Data items

☆ ☆ ☆ ☆

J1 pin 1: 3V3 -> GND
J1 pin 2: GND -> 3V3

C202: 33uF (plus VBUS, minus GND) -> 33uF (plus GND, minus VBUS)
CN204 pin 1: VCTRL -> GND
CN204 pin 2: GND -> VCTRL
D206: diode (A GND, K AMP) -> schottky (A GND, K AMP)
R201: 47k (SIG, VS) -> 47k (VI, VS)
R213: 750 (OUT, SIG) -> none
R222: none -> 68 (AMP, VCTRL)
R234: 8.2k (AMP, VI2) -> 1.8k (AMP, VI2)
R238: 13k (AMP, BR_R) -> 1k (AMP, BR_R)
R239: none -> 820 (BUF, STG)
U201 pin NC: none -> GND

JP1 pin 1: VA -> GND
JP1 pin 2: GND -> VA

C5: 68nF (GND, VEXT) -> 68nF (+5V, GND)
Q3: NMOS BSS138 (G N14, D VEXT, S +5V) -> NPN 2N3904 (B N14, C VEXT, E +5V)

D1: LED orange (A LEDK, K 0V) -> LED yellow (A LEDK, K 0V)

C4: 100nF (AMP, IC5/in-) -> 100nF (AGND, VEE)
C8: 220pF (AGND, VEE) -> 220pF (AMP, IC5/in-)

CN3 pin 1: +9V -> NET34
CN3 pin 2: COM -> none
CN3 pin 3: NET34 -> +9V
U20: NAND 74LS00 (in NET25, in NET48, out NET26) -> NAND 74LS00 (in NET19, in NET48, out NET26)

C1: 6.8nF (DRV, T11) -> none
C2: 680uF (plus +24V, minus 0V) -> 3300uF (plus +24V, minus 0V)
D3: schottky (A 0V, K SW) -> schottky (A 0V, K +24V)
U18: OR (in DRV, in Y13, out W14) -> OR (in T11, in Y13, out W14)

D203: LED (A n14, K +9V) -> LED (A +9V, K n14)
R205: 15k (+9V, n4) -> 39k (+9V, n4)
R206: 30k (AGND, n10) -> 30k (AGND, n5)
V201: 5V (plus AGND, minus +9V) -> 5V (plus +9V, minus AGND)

☆ ☆ ☆ ☆

Task description
Every record above must be duplicated exactly.

Exercise result
J1 pin 1: 3V3 -> GND
J1 pin 2: GND -> 3V3

C202: 33uF (plus VBUS, minus GND) -> 33uF (plus GND, minus VBUS)
CN204 pin 1: VCTRL -> GND
CN204 pin 2: GND -> VCTRL
D206: diode (A GND, K AMP) -> schottky (A GND, K AMP)
R201: 47k (SIG, VS) -> 47k (VI, VS)
R213: 750 (OUT, SIG) -> none
R222: none -> 68 (AMP, VCTRL)
R234: 8.2k (AMP, VI2) -> 1.8k (AMP, VI2)
R238: 13k (AMP, BR_R) -> 1k (AMP, BR_R)
R239: none -> 820 (BUF, STG)
U201 pin NC: none -> GND

JP1 pin 1: VA -> GND
JP1 pin 2: GND -> VA

C5: 68nF (GND, VEXT) -> 68nF (+5V, GND)
Q3: NMOS BSS138 (G N14, D VEXT, S +5V) -> NPN 2N3904 (B N14, C VEXT, E +5V)

D1: LED orange (A LEDK, K 0V) -> LED yellow (A LEDK, K 0V)

C4: 100nF (AMP, IC5/in-) -> 100nF (AGND, VEE)
C8: 220pF (AGND, VEE) -> 220pF (AMP, IC5/in-)

CN3 pin 1: +9V -> NET34
CN3 pin 2: COM -> none
CN3 pin 3: NET34 -> +9V
U20: NAND 74LS00 (in NET25, in NET48, out NET26) -> NAND 74LS00 (in NET19, in NET48, out NET26)

C1: 6.8nF (DRV, T11) -> none
C2: 680uF (plus +24V, minus 0V) -> 3300uF (plus +24V, minus 0V)
D3: schottky (A 0V, K SW) -> schottky (A 0V, K +24V)
U18: OR (in DRV, in Y13, out W14) -> OR (in T11, in Y13, out W14)

D203: LED (A n14, K +9V) -> LED (A +9V, K n14)
R205: 15k (+9V, n4) -> 39k (+9V, n4)
R206: 30k (AGND, n10) -> 30k (AGND, n5)
V201: 5V (plus AGND, minus +9V) -> 5V (plus +9V, minus AGND)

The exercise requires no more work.